GOAL OF THE EXERCISE
Rewrite the entries from the beginning through the line containing "NCS: 00:57 -> 01:16", changing every "none" to "blank" and keeping everything else the same.

STORED ROWS
______________________________

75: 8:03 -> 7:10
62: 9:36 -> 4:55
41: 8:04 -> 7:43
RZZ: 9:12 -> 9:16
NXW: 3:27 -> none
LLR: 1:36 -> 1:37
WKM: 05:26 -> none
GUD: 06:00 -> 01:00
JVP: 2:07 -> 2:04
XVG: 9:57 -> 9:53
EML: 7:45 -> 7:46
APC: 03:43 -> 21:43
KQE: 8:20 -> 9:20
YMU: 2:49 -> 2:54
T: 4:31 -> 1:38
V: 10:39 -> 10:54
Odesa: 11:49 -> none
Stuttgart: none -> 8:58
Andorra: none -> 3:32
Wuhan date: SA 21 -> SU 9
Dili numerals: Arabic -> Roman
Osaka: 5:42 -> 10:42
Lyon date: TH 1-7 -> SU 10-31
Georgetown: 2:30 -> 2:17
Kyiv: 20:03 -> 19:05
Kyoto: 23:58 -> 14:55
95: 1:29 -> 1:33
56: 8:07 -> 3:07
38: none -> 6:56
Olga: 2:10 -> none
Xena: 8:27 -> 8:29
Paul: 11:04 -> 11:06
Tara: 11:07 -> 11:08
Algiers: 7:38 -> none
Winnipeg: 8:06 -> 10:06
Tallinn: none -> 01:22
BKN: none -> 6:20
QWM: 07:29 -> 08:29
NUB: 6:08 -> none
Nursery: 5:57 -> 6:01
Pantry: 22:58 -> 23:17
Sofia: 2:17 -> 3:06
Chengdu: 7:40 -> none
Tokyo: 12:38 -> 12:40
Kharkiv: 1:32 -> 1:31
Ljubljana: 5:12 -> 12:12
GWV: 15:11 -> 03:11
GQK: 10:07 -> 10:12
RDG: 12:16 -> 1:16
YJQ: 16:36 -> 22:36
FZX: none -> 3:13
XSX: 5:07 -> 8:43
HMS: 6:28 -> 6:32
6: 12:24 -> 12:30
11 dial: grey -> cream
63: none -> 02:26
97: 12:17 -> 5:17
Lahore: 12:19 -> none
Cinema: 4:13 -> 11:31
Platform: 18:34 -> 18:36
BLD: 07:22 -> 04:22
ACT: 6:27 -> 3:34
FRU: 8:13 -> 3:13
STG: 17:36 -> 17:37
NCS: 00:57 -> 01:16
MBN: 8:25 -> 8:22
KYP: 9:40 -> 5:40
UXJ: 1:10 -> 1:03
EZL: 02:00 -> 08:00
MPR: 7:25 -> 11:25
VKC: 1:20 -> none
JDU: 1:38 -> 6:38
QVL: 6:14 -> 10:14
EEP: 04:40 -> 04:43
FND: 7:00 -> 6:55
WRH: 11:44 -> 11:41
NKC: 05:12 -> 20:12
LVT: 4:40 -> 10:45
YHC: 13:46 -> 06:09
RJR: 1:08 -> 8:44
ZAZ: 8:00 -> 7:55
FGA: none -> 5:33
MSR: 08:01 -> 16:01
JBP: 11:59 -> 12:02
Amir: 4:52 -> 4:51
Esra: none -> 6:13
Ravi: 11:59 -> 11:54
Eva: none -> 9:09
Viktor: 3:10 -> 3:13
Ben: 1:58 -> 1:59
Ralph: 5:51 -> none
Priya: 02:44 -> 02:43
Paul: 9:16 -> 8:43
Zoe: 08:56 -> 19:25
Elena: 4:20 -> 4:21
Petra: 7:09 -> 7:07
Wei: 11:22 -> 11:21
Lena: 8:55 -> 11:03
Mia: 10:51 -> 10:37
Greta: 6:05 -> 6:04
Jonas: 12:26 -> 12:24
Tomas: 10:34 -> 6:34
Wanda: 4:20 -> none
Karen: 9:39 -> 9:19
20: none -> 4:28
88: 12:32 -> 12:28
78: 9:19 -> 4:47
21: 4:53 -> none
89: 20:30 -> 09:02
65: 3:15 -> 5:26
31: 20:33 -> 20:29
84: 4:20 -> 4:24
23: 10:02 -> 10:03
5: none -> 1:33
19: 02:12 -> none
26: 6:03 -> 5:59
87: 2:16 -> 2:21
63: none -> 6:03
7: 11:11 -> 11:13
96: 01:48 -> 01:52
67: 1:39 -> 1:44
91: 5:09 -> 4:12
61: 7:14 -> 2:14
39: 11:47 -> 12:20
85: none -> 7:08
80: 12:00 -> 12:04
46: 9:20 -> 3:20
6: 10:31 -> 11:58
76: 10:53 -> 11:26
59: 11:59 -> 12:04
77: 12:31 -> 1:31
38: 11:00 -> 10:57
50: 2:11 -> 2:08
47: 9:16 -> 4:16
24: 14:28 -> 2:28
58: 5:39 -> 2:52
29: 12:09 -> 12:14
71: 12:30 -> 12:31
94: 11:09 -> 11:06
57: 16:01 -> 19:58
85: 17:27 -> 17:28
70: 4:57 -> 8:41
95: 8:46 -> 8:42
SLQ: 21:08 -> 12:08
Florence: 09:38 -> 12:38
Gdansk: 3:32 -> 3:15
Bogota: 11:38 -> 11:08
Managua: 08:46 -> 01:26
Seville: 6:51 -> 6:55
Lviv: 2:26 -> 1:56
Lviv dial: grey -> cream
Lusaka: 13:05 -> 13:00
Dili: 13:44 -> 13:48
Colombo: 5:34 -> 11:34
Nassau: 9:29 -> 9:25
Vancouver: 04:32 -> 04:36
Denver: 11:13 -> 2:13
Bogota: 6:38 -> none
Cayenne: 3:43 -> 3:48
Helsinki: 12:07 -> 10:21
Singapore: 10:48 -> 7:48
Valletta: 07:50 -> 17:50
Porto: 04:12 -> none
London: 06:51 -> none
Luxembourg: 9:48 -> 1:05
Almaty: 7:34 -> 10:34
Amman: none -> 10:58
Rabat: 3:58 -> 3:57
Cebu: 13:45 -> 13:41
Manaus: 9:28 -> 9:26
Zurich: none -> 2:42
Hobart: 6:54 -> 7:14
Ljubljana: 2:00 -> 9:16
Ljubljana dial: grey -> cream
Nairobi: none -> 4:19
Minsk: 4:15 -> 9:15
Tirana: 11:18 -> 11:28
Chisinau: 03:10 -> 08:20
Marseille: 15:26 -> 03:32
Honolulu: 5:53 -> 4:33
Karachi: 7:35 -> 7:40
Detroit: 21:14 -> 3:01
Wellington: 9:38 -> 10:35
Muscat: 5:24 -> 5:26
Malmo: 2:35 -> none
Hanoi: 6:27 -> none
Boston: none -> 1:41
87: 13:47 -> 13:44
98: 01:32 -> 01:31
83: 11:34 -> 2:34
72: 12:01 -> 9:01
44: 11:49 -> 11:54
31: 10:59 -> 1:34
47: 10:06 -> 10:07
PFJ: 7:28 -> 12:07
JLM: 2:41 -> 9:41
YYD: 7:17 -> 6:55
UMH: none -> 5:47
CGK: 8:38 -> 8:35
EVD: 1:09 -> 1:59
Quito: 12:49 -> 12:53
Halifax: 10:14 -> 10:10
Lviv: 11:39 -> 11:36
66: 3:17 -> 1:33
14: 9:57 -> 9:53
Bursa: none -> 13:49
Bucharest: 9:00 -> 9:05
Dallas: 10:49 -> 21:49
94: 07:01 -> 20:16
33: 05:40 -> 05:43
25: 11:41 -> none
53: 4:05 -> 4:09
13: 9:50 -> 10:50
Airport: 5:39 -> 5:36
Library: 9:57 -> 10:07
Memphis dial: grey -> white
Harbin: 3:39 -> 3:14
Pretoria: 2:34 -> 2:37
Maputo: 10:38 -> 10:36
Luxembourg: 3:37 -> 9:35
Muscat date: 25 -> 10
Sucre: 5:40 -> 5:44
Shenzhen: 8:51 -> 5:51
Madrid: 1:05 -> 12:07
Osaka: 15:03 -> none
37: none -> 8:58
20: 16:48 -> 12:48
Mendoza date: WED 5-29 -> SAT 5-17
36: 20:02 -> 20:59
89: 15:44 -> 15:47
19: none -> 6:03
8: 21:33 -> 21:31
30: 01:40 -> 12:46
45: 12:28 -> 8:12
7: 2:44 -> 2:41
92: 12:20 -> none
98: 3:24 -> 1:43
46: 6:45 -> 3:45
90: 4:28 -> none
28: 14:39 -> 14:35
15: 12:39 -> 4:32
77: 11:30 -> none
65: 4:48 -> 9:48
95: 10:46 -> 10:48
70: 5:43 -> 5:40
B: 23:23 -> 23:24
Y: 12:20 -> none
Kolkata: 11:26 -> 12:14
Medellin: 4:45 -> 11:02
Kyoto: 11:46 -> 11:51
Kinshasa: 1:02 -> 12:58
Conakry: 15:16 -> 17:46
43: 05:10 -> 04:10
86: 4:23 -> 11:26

______________________________

FINISHED ANSWER
75: 8:03 -> 7:10
62: 9:36 -> 4:55
41: 8:04 -> 7:43
RZZ: 9:12 -> 9:16
NXW: 3:27 -> blank
LLR: 1:36 -> 1:37
WKM: 05:26 -> blank
GUD: 06:00 -> 01:00
JVP: 2:07 -> 2:04
XVG: 9:57 -> 9:53
EML: 7:45 -> 7:46
APC: 03:43 -> 21:43
KQE: 8:20 -> 9:20
YMU: 2:49 -> 2:54
T: 4:31 -> 1:38
V: 10:39 -> 10:54
Odesa: 11:49 -> blank
Stuttgart: blank -> 8:58
Andorra: blank -> 3:32
Wuhan date: SA 21 -> SU 9
Dili numerals: Arabic -> Roman
Osaka: 5:42 -> 10:42
Lyon date: TH 1-7 -> SU 10-31
Georgetown: 2:30 -> 2:17
Kyiv: 20:03 -> 19:05
Kyoto: 23:58 -> 14:55
95: 1:29 -> 1:33
56: 8:07 -> 3:07
38: blank -> 6:56
Olga: 2:10 -> blank
Xena: 8:27 -> 8:29
Paul: 11:04 -> 11:06
Tara: 11:07 -> 11:08
Algiers: 7:38 -> blank
Winnipeg: 8:06 -> 10:06
Tallinn: blank -> 01:22
BKN: blank -> 6:20
QWM: 07:29 -> 08:29
NUB: 6:08 -> blank
Nursery: 5:57 -> 6:01
Pantry: 22:58 -> 23:17
Sofia: 2:17 -> 3:06
Chengdu: 7:40 -> blank
Tokyo: 12:38 -> 12:40
Kharkiv: 1:32 -> 1:31
Ljubljana: 5:12 -> 12:12
GWV: 15:11 -> 03:11
GQK: 10:07 -> 10:12
RDG: 12:16 -> 1:16
YJQ: 16:36 -> 22:36
FZX: blank -> 3:13
XSX: 5:07 -> 8:43
HMS: 6:28 -> 6:32
6: 12:24 -> 12:30
11 dial: grey -> cream
63: blank -> 02:26
97: 12:17 -> 5:17
Lahore: 12:19 -> blank
Cinema: 4:13 -> 11:31
Platform: 18:34 -> 18:36
BLD: 07:22 -> 04:22
ACT: 6:27 -> 3:34
FRU: 8:13 -> 3:13
STG: 17:36 -> 17:37
NCS: 00:57 -> 01:16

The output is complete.